══ Records shown
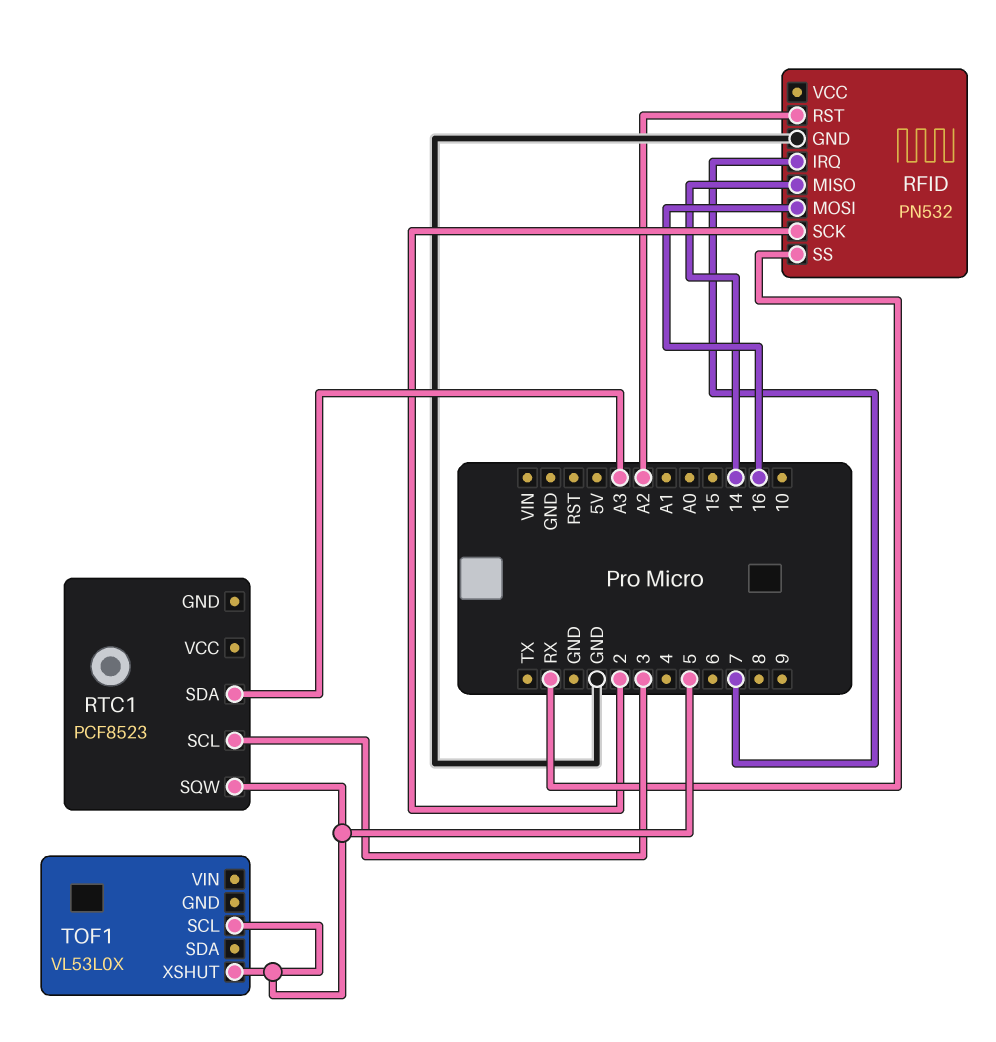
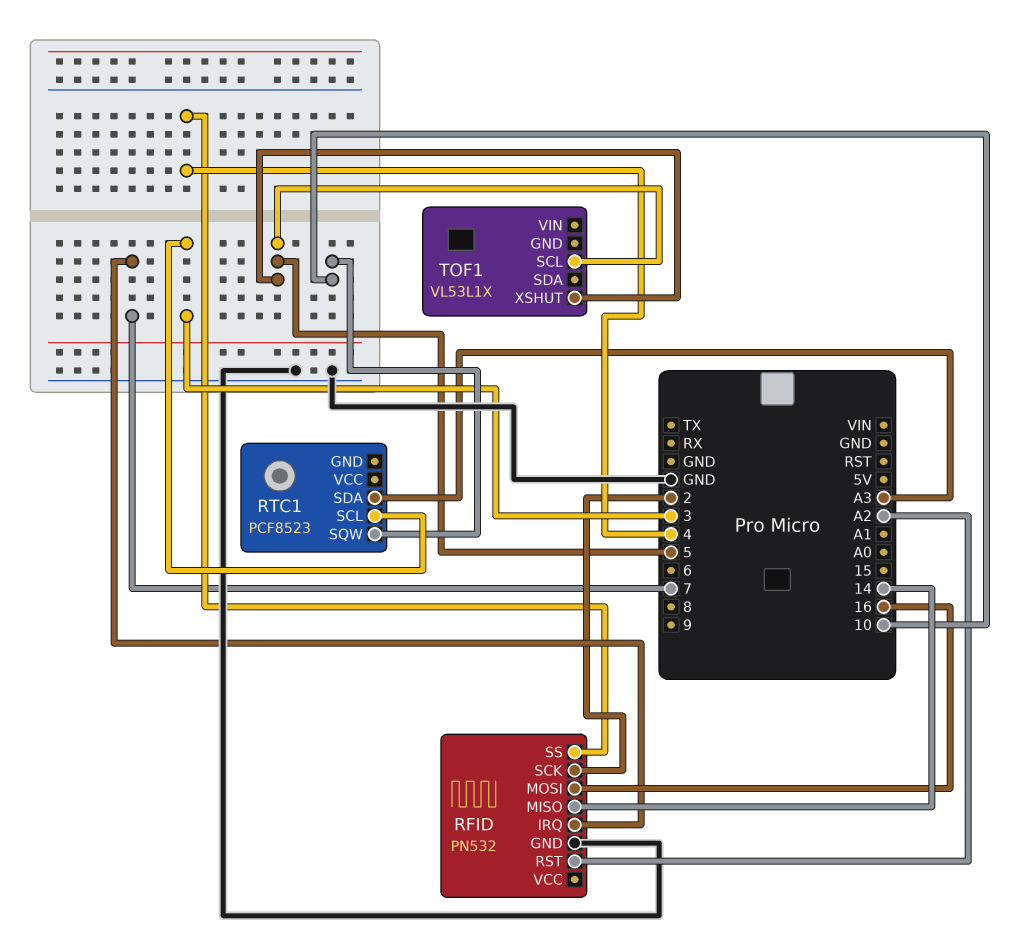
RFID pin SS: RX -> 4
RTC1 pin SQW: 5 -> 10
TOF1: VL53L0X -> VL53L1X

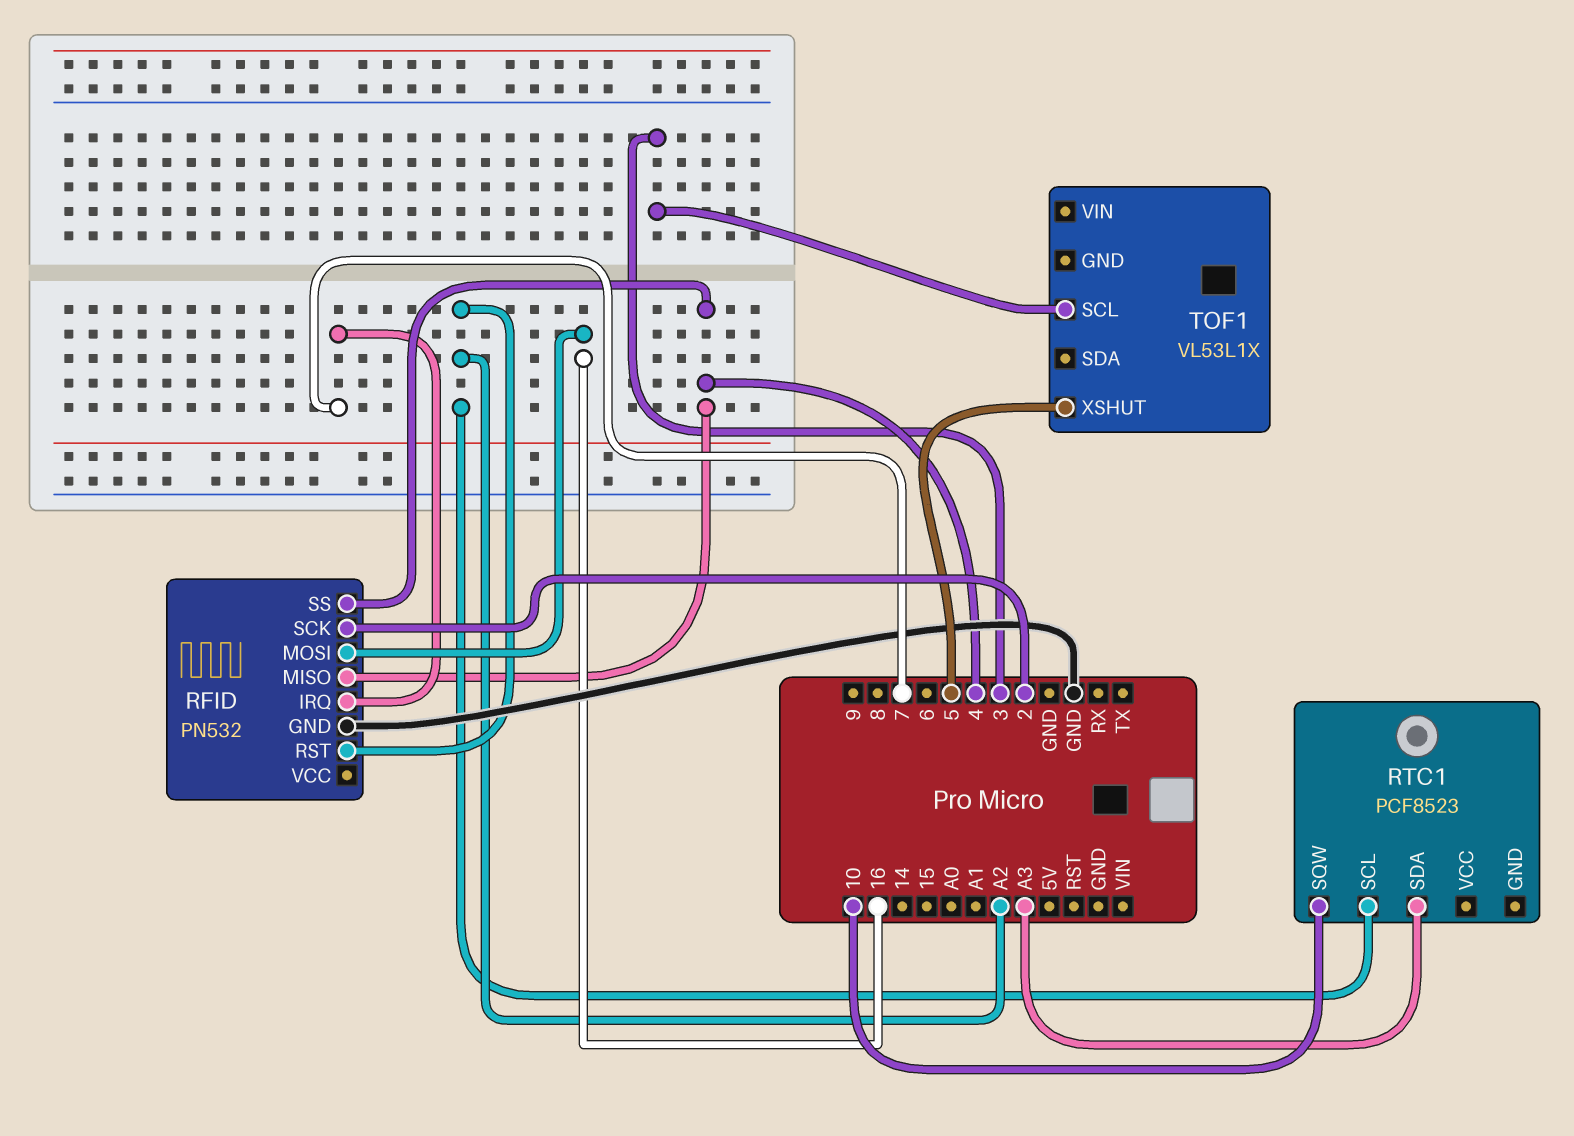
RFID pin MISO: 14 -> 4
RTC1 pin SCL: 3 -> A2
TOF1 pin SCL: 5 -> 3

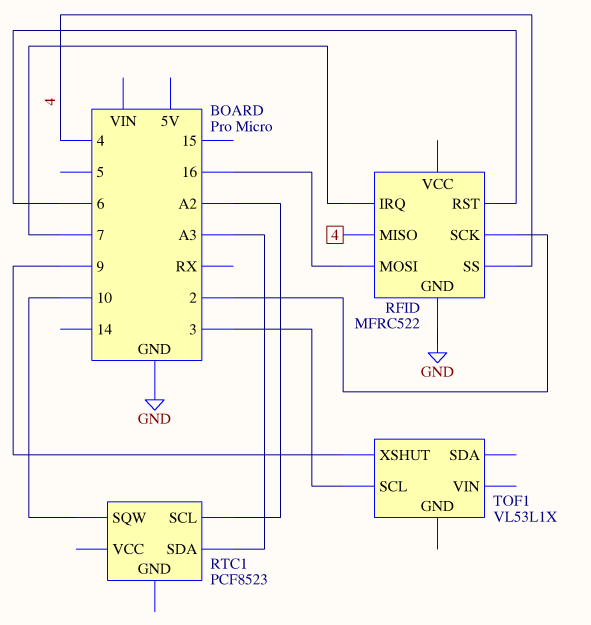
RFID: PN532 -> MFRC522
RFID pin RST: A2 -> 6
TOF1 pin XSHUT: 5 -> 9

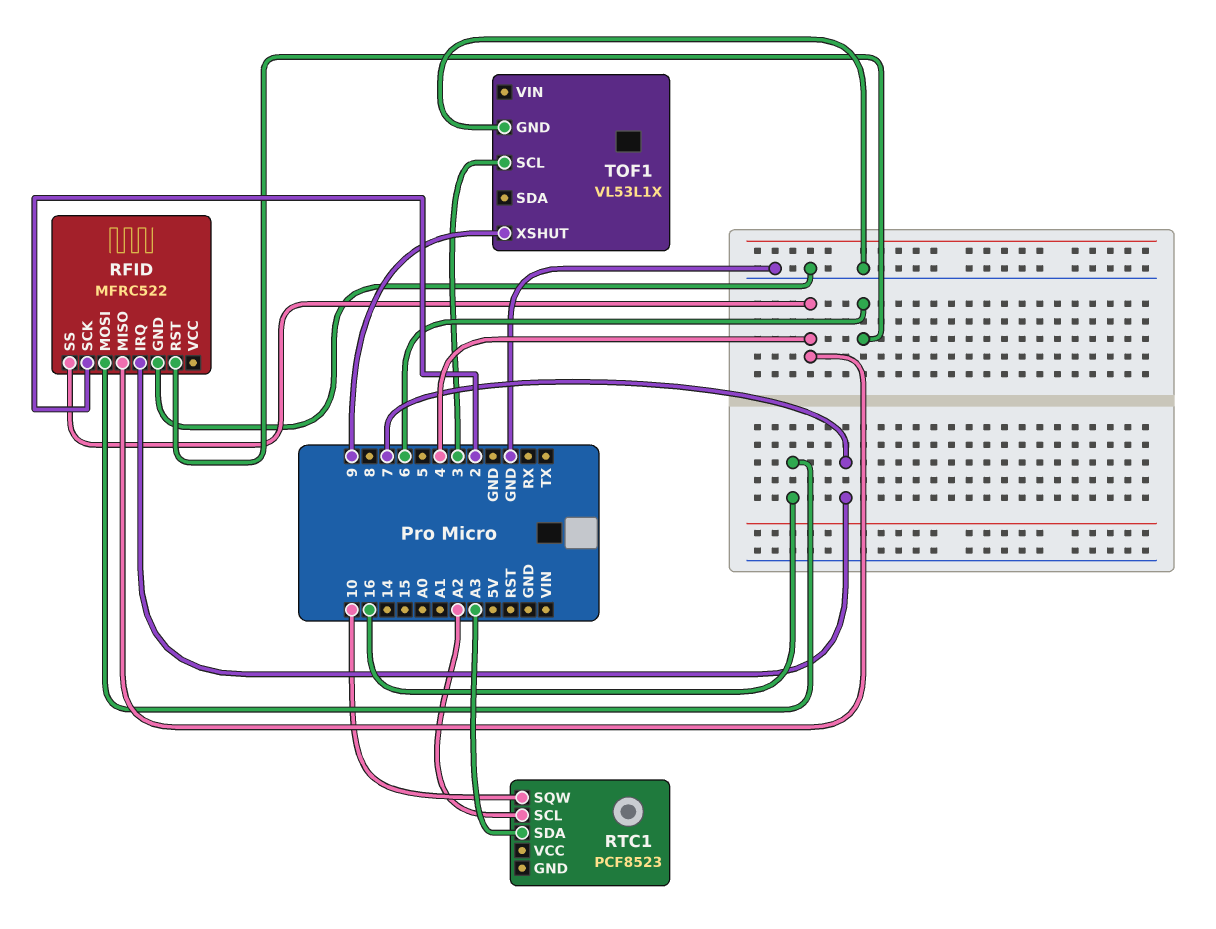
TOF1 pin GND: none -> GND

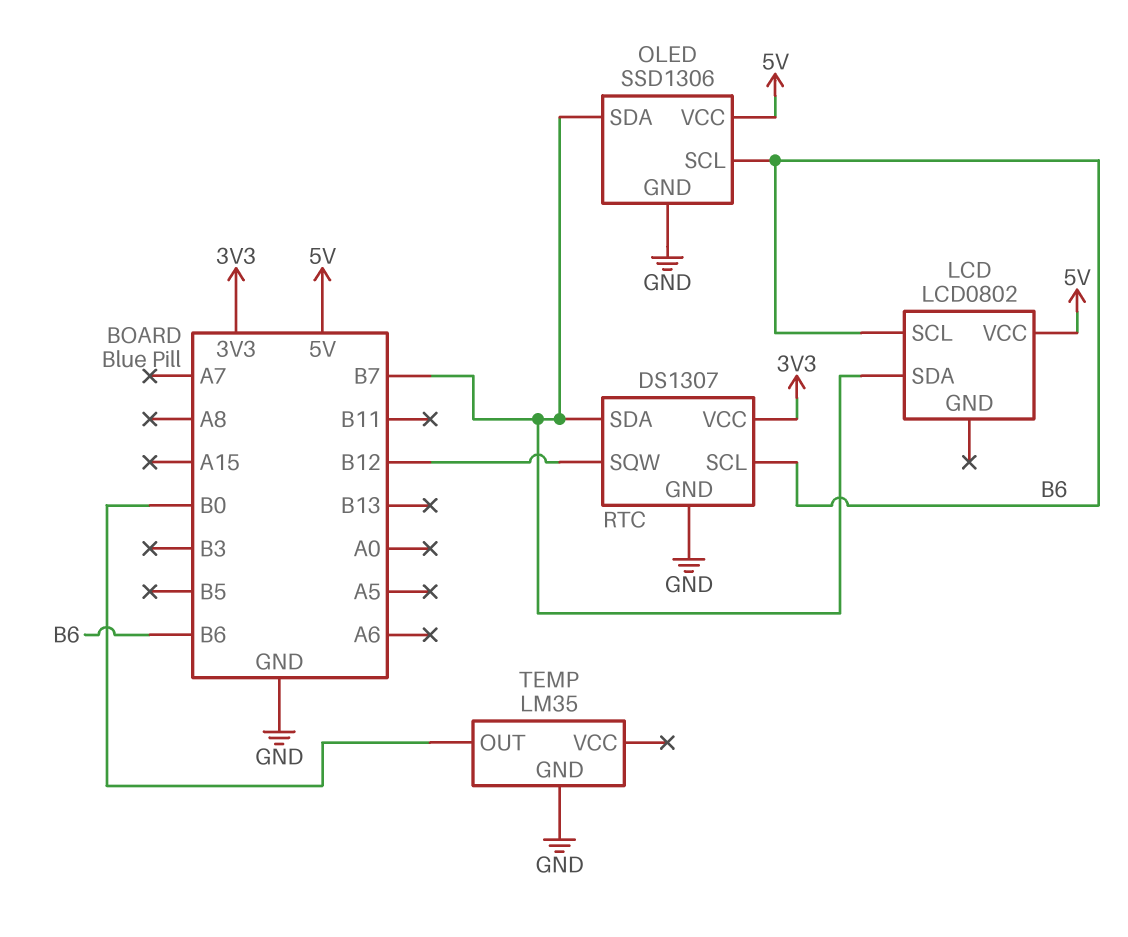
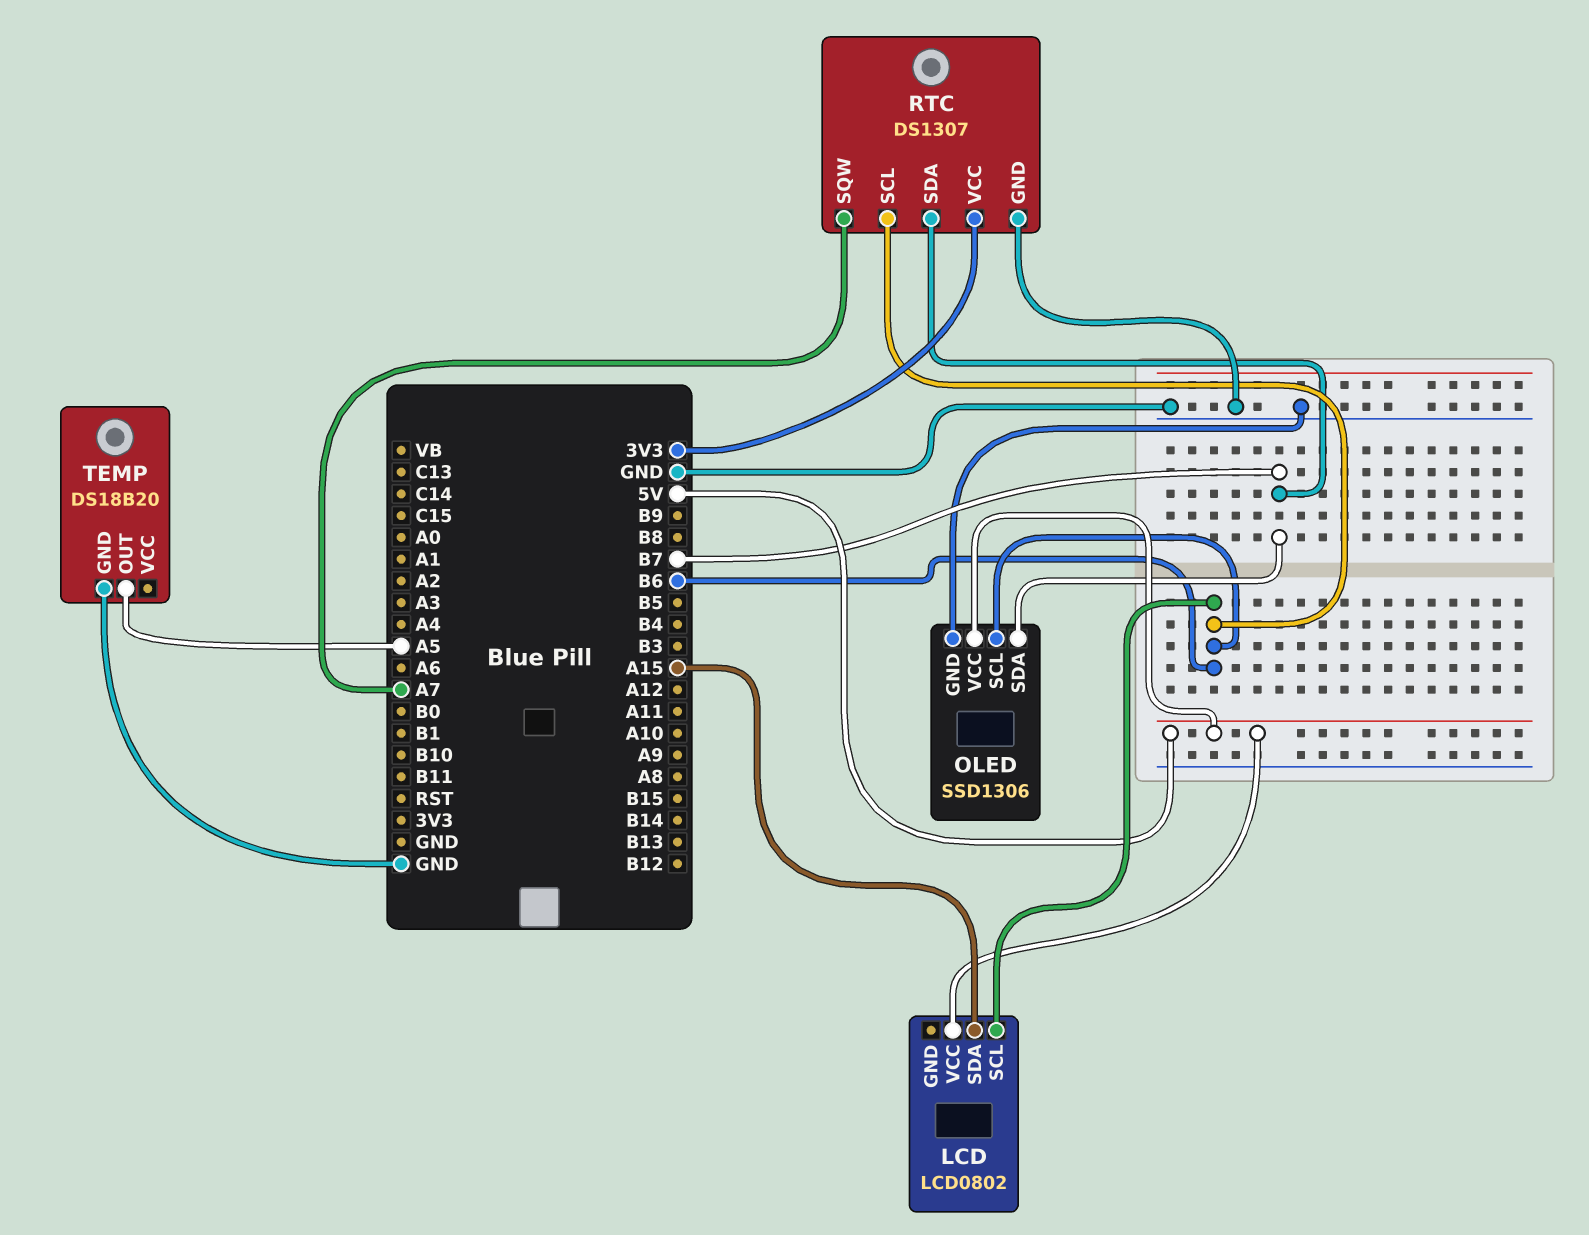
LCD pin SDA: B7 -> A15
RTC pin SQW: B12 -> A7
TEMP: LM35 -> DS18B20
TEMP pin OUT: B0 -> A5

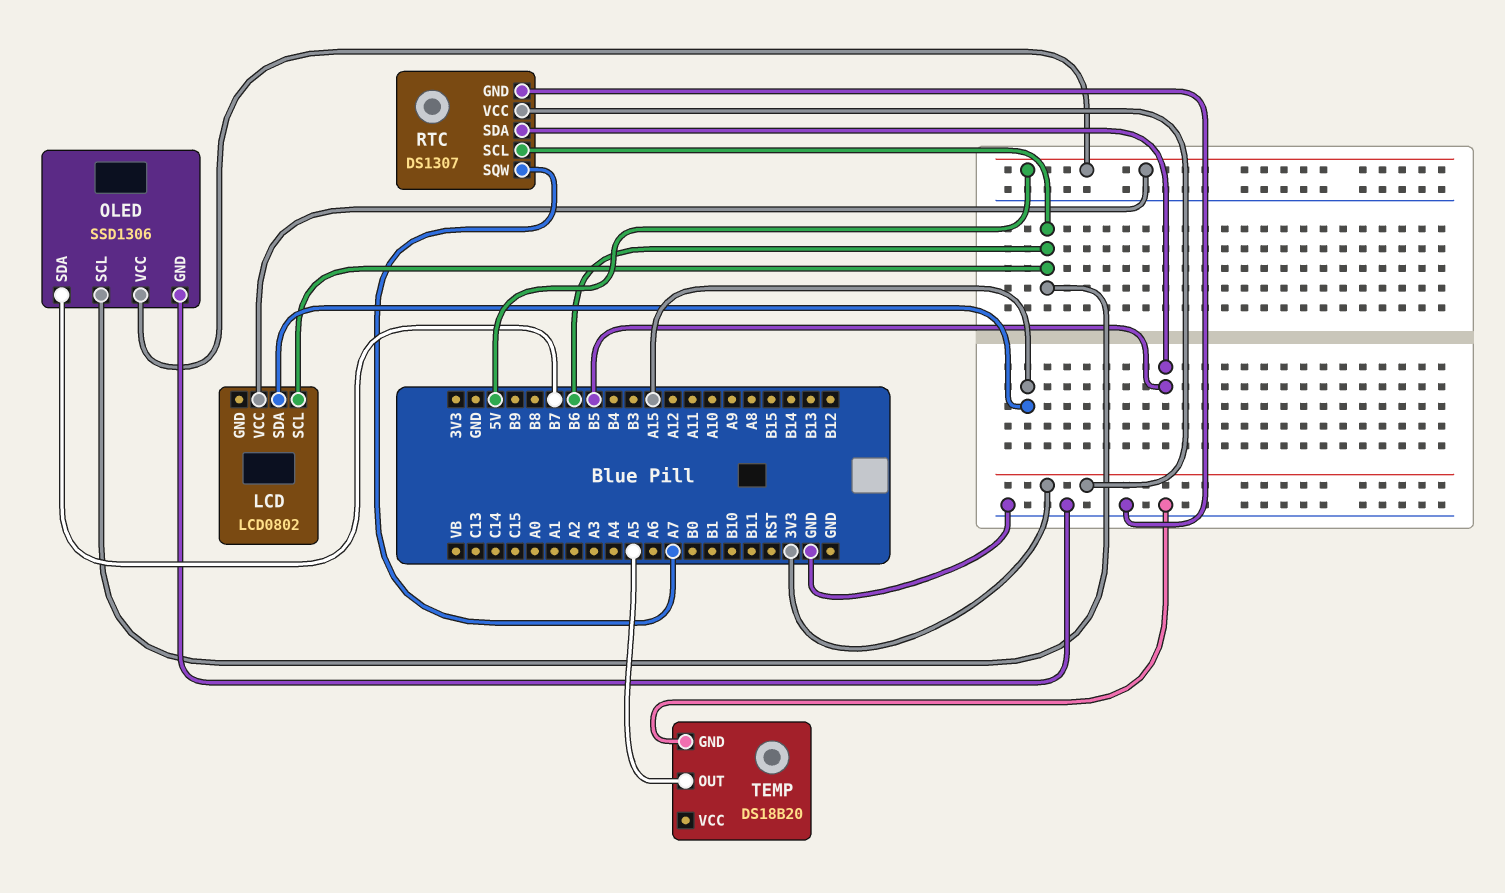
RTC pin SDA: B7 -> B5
════
Task statement: Without the pictures, transcribe exactly the lines above from the one containing "RTC1 pin SQW: 5 -> 10" through the last.

Result for this exercise:
RTC1 pin SQW: 5 -> 10
TOF1: VL53L0X -> VL53L1X

RFID pin MISO: 14 -> 4
RTC1 pin SCL: 3 -> A2
TOF1 pin SCL: 5 -> 3

RFID: PN532 -> MFRC522
RFID pin RST: A2 -> 6
TOF1 pin XSHUT: 5 -> 9

TOF1 pin GND: none -> GND

LCD pin SDA: B7 -> A15
RTC pin SQW: B12 -> A7
TEMP: LM35 -> DS18B20
TEMP pin OUT: B0 -> A5

RTC pin SDA: B7 -> B5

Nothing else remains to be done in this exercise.